• [Assigned task] Your answer must be an exact copy of the records below, minus the pictures.

• [Data shown]
==============================
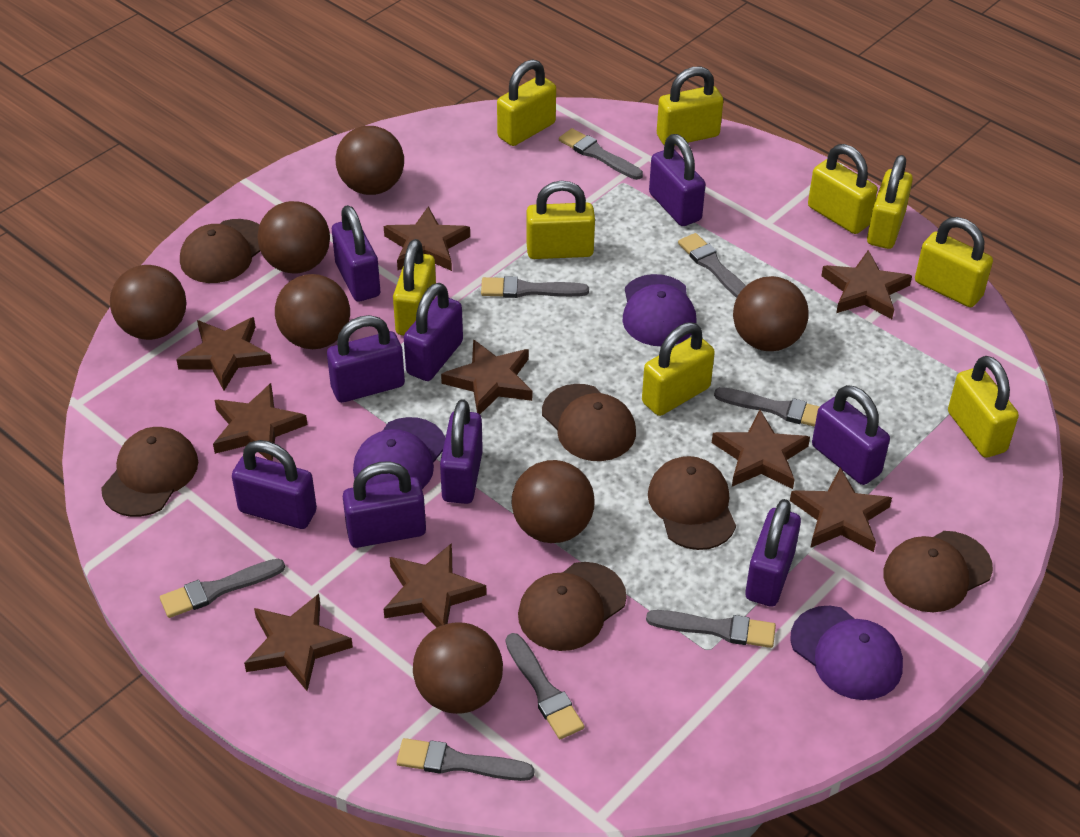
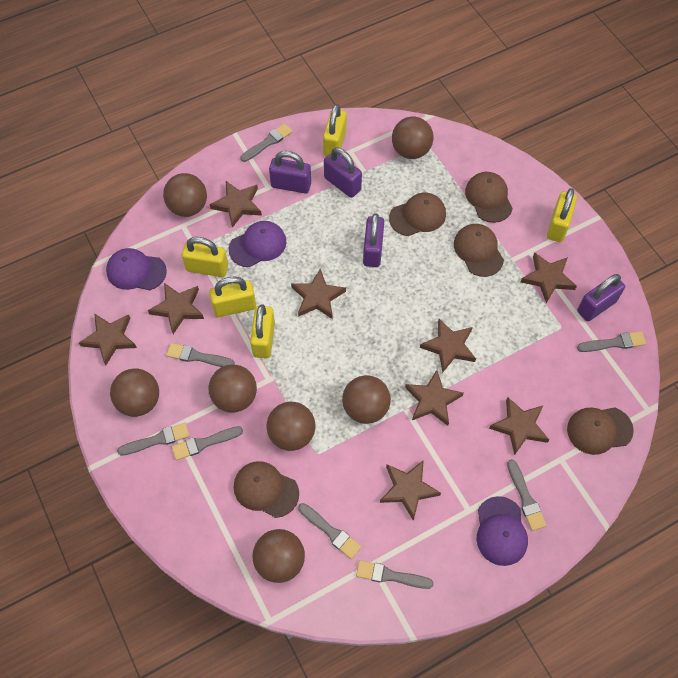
brown cap: 6 -> 5
purple padlock: 9 -> 4
yellow padlock: 9 -> 5

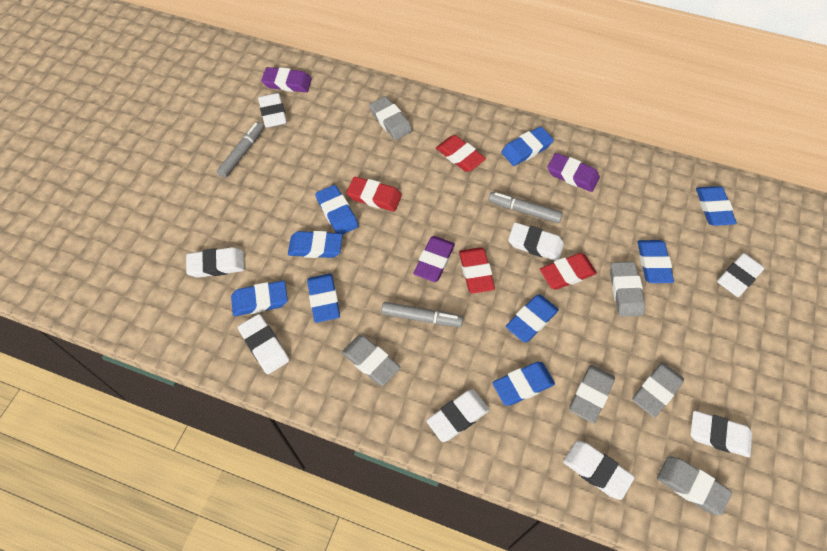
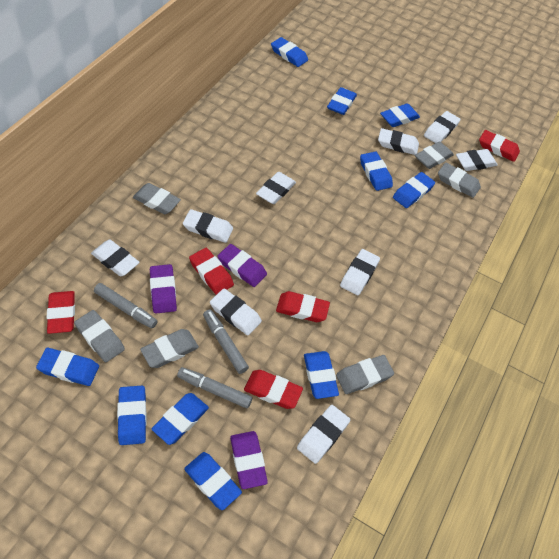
blue eraser: 9 -> 10
red eraser: 4 -> 5
white eraser: 8 -> 9

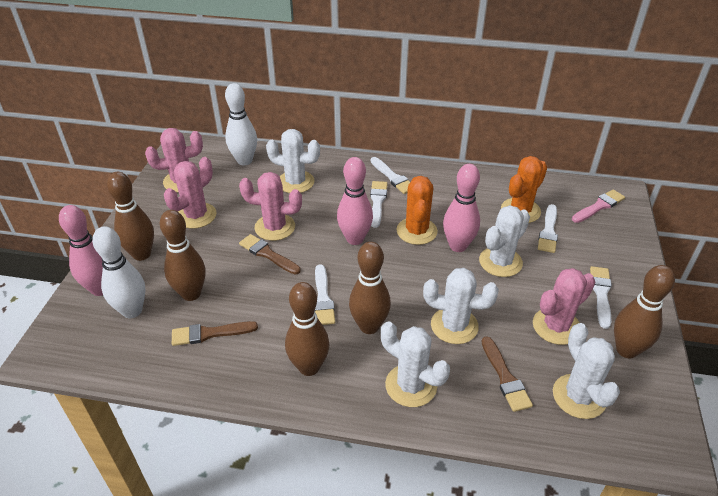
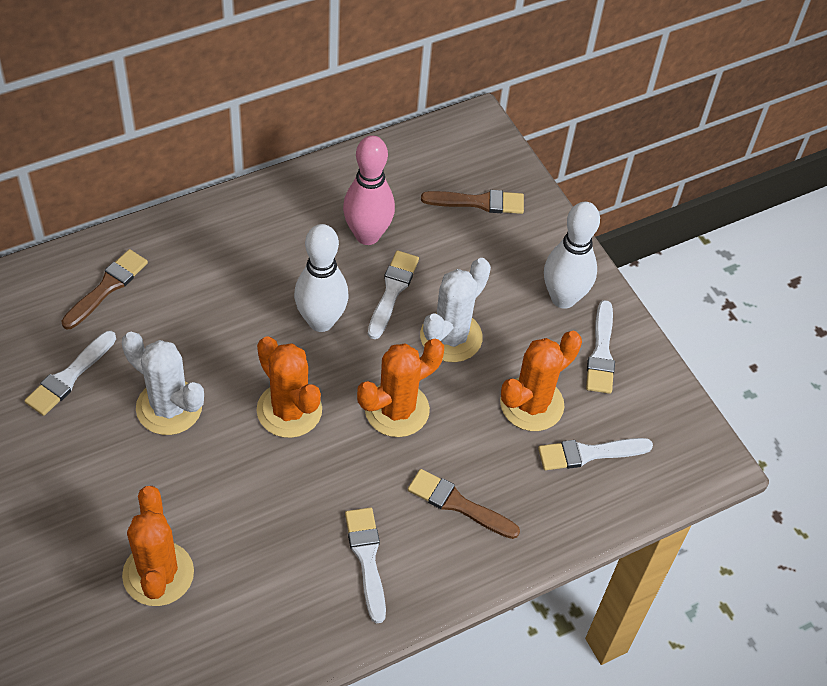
brown bowling pin: 5 -> 0
orange cactus: 2 -> 4
pink bowling pin: 3 -> 1
pink brush: 1 -> 0
pink cactus: 4 -> 0
white cactus: 5 -> 2

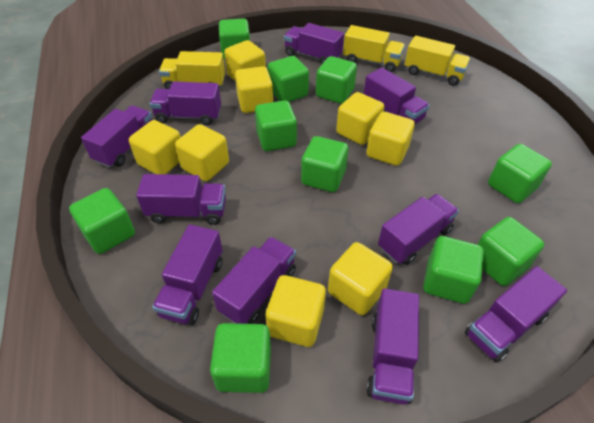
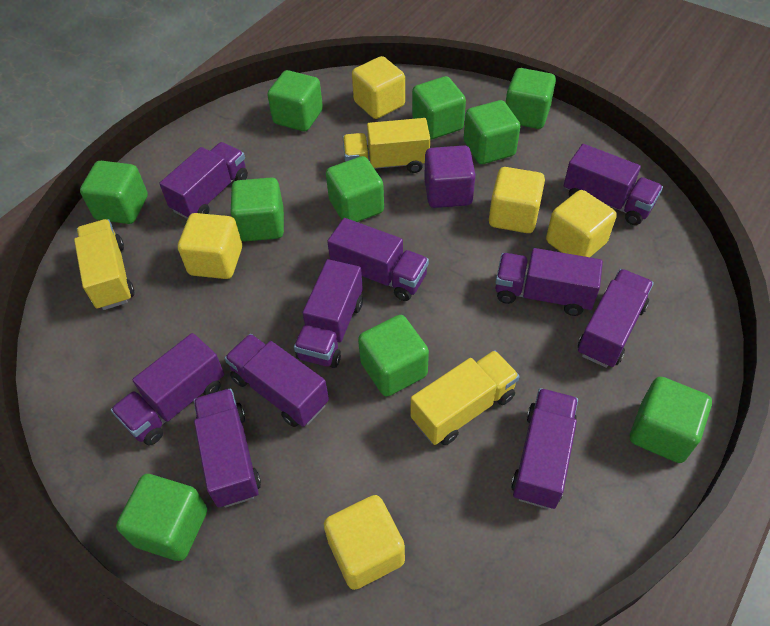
purple cube: 0 -> 1
yellow cube: 8 -> 5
==============================
• [Response area]
brown cap: 6 -> 5
purple padlock: 9 -> 4
yellow padlock: 9 -> 5

blue eraser: 9 -> 10
red eraser: 4 -> 5
white eraser: 8 -> 9

brown bowling pin: 5 -> 0
orange cactus: 2 -> 4
pink bowling pin: 3 -> 1
pink brush: 1 -> 0
pink cactus: 4 -> 0
white cactus: 5 -> 2

purple cube: 0 -> 1
yellow cube: 8 -> 5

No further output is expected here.